═══ Records provided ═══
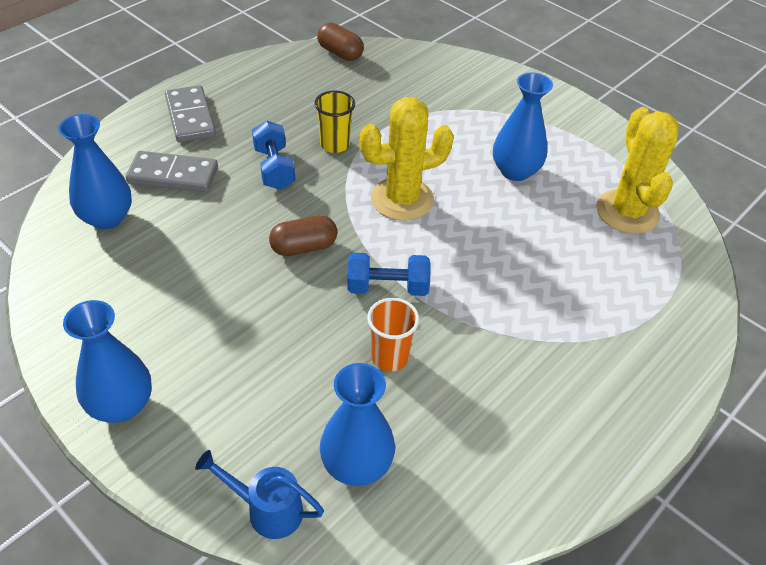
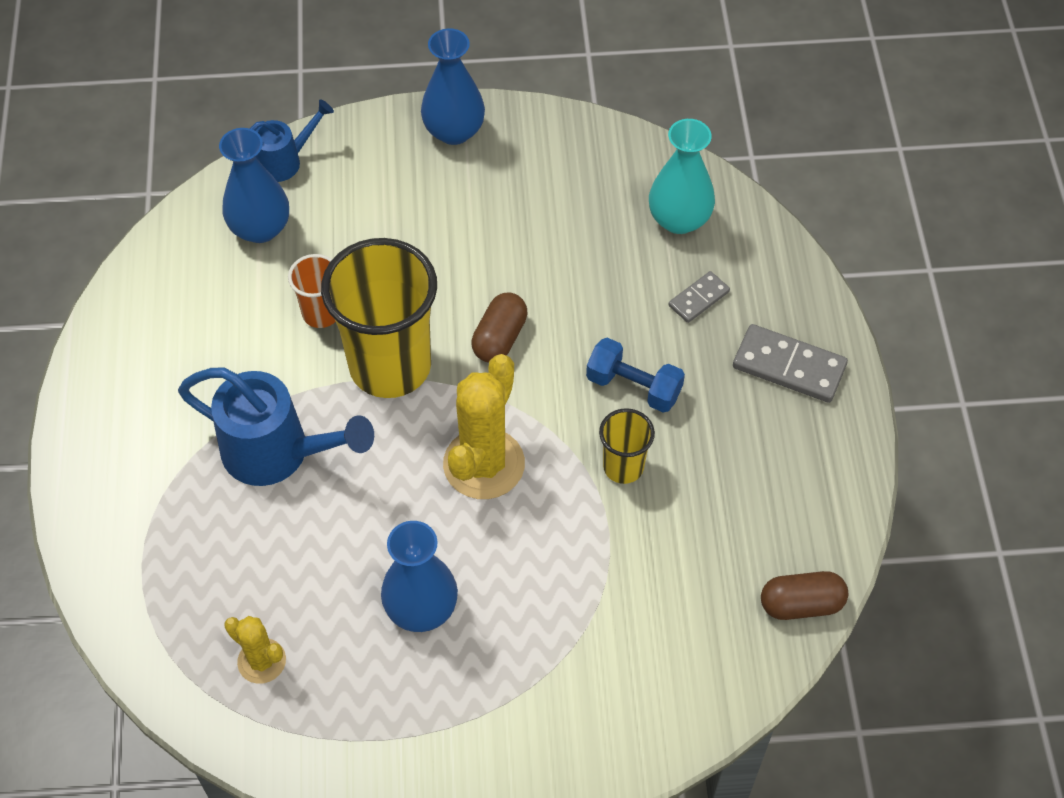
camera: 135 degrees right, 10 degrees up
(107, 218) = (679, 219): blue vase -> turquoise vase
(173, 175) = (699, 299): grey domino -> grey domino, size x0.58
(387, 287) = (390, 366): blue dumbbell -> yellow cup
(515, 298) = (277, 453): none -> blue watering can
(627, 212) = (261, 661): yellow cactus -> yellow cactus, size x0.55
═══
* The problem
Please retype all the entries word for word, omitting the pictures.

* Task output
camera: 135 degrees right, 10 degrees up
(107, 218) = (679, 219): blue vase -> turquoise vase
(173, 175) = (699, 299): grey domino -> grey domino, size x0.58
(387, 287) = (390, 366): blue dumbbell -> yellow cup
(515, 298) = (277, 453): none -> blue watering can
(627, 212) = (261, 661): yellow cactus -> yellow cactus, size x0.55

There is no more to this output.